--- Working data Enclosed Below ---

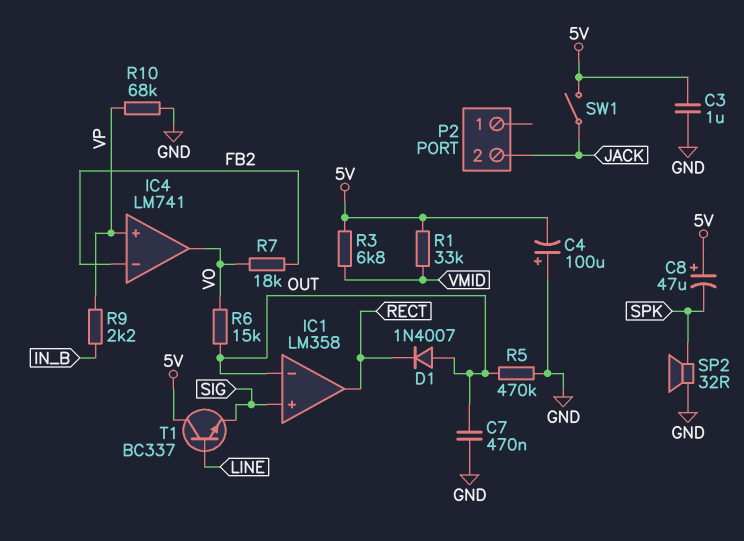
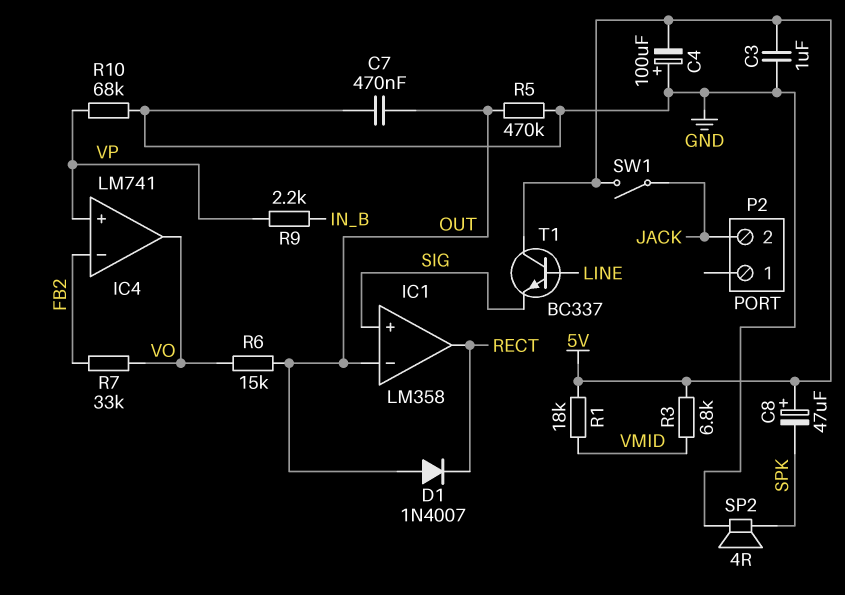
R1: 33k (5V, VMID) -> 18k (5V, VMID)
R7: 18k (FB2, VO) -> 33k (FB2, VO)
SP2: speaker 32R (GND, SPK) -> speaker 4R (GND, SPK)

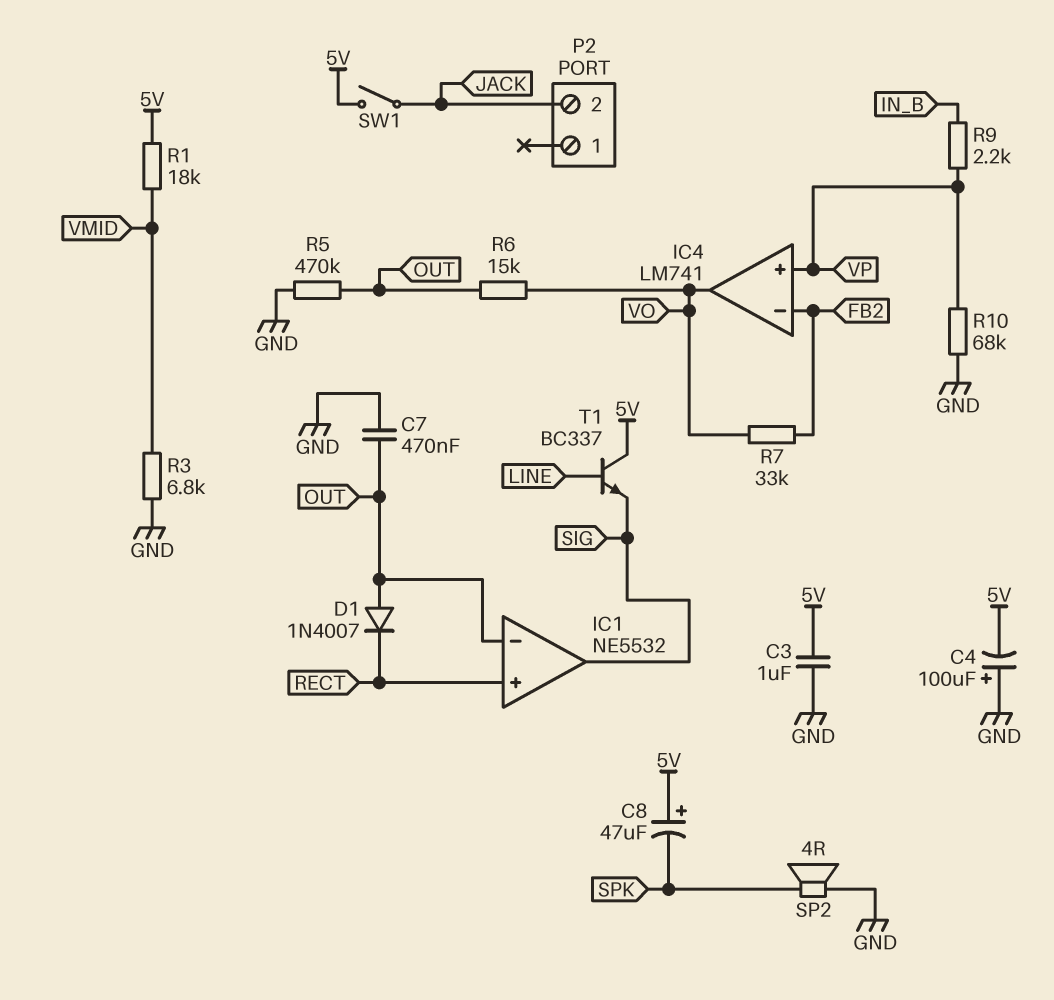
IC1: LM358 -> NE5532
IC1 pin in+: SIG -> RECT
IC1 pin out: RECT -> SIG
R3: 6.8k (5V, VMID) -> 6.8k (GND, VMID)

--- End of Enclosed Working data ---

Each record above is to be returned unchanged, while any picture it holds stays out.

R1: 33k (5V, VMID) -> 18k (5V, VMID)
R7: 18k (FB2, VO) -> 33k (FB2, VO)
SP2: speaker 32R (GND, SPK) -> speaker 4R (GND, SPK)

IC1: LM358 -> NE5532
IC1 pin in+: SIG -> RECT
IC1 pin out: RECT -> SIG
R3: 6.8k (5V, VMID) -> 6.8k (GND, VMID)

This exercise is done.